### Aim of the exercise
Recast the stretch from the line containing "Where in the" through the line containing "Question: Which point" as a Markdown table with the columns No. and Text, skipping blank lines and leaving out the pictures.

### Records for this exercise
^^^^^^^^^^^^^^^^
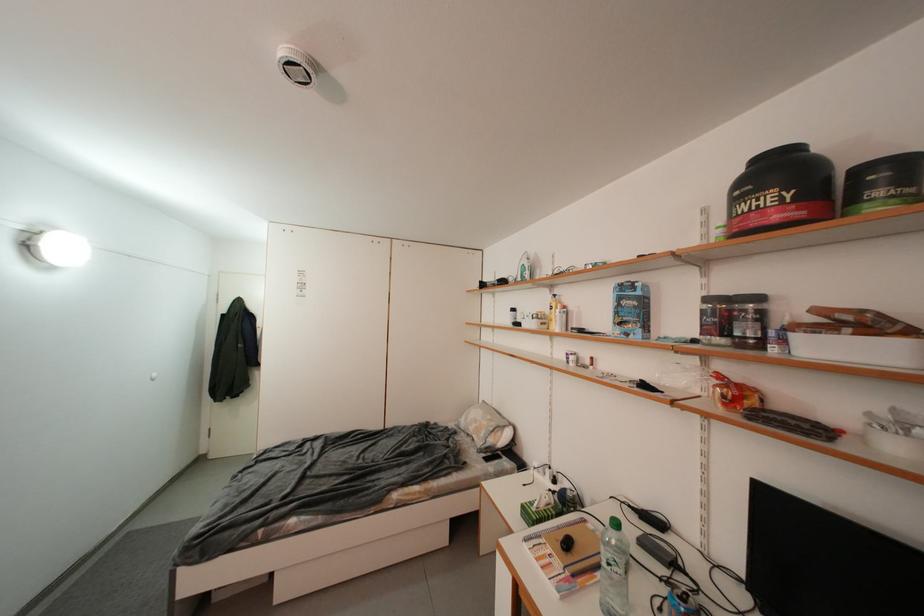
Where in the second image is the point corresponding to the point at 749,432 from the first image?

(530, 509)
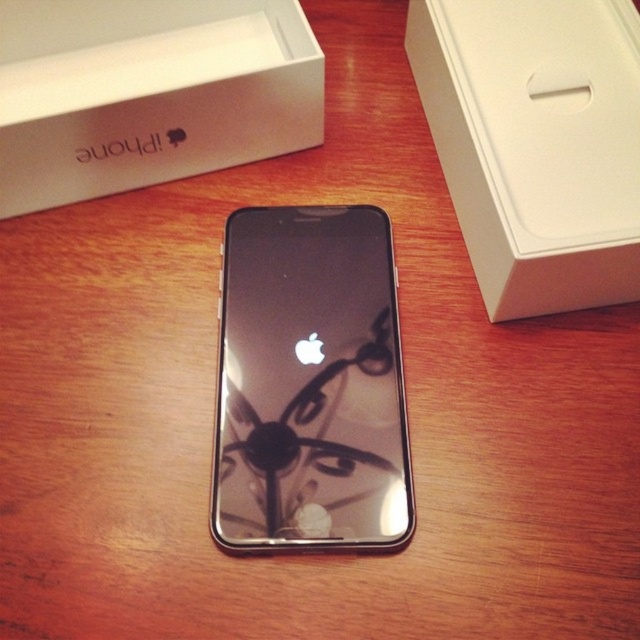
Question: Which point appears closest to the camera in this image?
^^^^^^^^^^^^^^^^
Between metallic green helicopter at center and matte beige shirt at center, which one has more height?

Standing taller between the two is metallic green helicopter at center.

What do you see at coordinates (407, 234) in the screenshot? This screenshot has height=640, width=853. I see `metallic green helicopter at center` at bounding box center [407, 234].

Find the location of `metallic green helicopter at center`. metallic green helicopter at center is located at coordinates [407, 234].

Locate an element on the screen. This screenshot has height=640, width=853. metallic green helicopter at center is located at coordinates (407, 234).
^^^^^^^^^^^^^^^^
### Written reply
| No. | Text |
|---|---|
| 1 | Where in the second image is the point corresponding to the point at 749,432 from the first image? |
| 2 | (530, 509) |
| 3 | Question: Which point appears closest to the camera in this image? |